_WHAT TO WORK ON_
Copy every line of the rows below that contains the word "position". Case counts.

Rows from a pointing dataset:

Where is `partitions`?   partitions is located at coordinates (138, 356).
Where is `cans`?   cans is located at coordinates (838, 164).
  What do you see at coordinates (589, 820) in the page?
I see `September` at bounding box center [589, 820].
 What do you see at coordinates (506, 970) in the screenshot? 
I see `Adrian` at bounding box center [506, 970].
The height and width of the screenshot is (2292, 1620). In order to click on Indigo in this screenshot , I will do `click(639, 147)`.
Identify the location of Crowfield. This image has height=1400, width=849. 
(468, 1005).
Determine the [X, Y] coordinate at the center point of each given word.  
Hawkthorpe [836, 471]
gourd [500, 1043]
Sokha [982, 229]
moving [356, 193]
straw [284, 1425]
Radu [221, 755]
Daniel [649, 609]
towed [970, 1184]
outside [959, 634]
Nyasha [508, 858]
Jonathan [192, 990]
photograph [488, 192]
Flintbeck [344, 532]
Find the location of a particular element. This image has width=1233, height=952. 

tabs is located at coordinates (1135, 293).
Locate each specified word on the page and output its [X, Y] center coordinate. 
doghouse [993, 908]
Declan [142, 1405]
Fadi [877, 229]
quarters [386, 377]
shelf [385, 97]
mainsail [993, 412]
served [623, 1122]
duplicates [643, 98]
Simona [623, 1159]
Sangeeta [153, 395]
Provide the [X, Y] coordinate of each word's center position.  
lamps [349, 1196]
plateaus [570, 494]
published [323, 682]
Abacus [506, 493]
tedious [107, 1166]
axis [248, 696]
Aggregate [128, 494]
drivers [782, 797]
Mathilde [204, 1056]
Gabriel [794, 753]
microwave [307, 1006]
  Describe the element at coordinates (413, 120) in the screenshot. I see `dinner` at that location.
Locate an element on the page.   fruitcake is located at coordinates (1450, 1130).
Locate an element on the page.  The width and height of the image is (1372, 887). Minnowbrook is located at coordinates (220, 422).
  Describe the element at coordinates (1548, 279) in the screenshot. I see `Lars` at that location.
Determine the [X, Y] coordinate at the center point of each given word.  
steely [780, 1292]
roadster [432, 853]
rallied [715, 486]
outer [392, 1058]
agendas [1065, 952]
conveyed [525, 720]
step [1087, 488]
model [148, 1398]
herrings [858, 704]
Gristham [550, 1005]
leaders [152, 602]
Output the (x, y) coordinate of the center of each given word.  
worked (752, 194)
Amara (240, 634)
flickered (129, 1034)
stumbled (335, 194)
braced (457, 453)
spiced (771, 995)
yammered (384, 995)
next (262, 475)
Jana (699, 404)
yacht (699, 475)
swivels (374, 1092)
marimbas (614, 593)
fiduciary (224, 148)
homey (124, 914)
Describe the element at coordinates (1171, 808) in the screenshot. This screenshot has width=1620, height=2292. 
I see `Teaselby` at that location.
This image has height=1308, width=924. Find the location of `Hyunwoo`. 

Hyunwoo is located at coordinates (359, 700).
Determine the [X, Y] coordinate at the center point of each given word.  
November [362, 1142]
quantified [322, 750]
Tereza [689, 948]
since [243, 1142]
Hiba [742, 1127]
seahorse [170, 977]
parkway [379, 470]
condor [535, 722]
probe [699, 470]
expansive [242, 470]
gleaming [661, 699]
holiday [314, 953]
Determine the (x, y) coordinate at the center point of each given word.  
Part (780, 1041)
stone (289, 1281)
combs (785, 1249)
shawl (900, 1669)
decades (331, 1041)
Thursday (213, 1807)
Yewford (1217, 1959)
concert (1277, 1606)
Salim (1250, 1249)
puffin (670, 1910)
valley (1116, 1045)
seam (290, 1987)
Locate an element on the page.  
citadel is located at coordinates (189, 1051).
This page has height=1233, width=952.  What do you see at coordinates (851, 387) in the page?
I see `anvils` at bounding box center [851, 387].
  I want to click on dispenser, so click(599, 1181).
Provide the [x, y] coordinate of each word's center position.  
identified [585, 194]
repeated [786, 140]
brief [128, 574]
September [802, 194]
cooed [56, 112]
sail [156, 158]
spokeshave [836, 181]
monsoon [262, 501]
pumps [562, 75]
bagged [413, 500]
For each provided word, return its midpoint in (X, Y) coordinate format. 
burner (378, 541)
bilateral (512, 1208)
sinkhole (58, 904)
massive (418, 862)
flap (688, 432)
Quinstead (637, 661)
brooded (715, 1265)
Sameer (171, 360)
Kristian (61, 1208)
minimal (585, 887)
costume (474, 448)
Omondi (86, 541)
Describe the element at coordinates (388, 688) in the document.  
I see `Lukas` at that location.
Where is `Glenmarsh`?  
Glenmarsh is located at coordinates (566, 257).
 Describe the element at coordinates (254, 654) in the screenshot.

_PROBLEM SOLUTION_
Provide the [X, Y] coordinate of each word's center position.  
Provide the [x, y] coordinate of each word's center position.  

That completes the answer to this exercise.